» WHAT YOU HAVE TO DO:
Go through the records below and return each line that has "rakieta" in it.

AVAILABLE RECORDS below:

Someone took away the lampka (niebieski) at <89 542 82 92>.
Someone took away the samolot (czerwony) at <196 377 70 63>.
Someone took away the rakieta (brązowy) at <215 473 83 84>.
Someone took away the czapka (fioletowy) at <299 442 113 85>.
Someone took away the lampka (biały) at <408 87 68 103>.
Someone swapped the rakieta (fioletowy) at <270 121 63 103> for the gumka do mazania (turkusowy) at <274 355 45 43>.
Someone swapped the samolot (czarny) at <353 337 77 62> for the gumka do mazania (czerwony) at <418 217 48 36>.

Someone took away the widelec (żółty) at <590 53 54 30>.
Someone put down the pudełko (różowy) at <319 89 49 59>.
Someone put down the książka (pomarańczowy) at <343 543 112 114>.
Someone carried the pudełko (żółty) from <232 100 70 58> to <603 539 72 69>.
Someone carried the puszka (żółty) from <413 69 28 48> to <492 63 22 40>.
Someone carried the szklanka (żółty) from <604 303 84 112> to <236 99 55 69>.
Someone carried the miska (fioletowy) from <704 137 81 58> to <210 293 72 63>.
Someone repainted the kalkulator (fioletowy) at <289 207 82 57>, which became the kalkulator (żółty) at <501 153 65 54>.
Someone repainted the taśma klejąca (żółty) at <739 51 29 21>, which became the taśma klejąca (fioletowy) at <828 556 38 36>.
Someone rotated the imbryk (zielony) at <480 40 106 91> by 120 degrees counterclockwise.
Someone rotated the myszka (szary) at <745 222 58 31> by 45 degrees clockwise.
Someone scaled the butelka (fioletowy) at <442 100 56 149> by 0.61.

End of AVAILABLE RECORDS.
AVAILABLE RECORDS below:

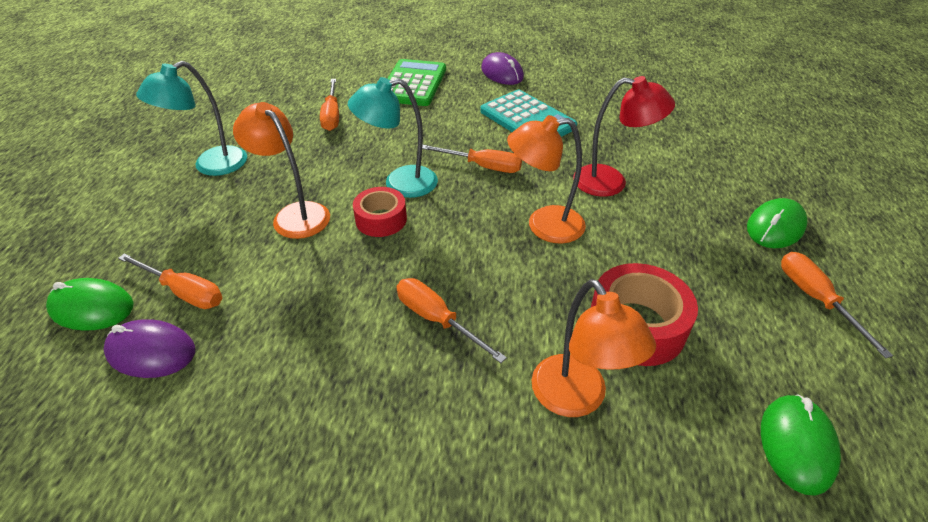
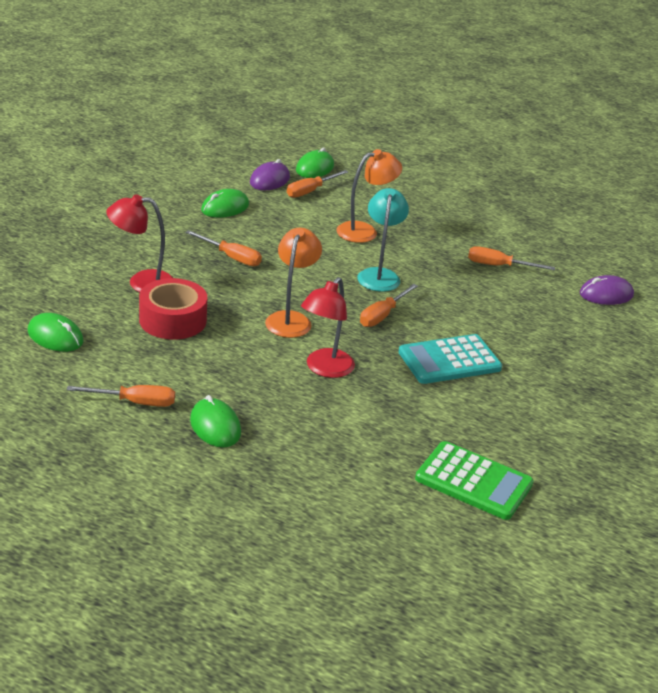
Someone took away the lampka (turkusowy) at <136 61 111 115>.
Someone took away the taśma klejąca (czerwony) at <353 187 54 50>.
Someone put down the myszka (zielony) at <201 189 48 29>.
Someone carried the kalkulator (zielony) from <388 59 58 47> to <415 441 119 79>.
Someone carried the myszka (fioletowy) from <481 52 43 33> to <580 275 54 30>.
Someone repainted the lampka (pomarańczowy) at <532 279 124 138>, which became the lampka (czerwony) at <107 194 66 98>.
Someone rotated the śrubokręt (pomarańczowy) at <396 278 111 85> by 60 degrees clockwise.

End of AVAILABLE RECORDS.

» REPLY TO THE TASK:
Someone took away the rakieta (brązowy) at <215 473 83 84>.
Someone swapped the rakieta (fioletowy) at <270 121 63 103> for the gumka do mazania (turkusowy) at <274 355 45 43>.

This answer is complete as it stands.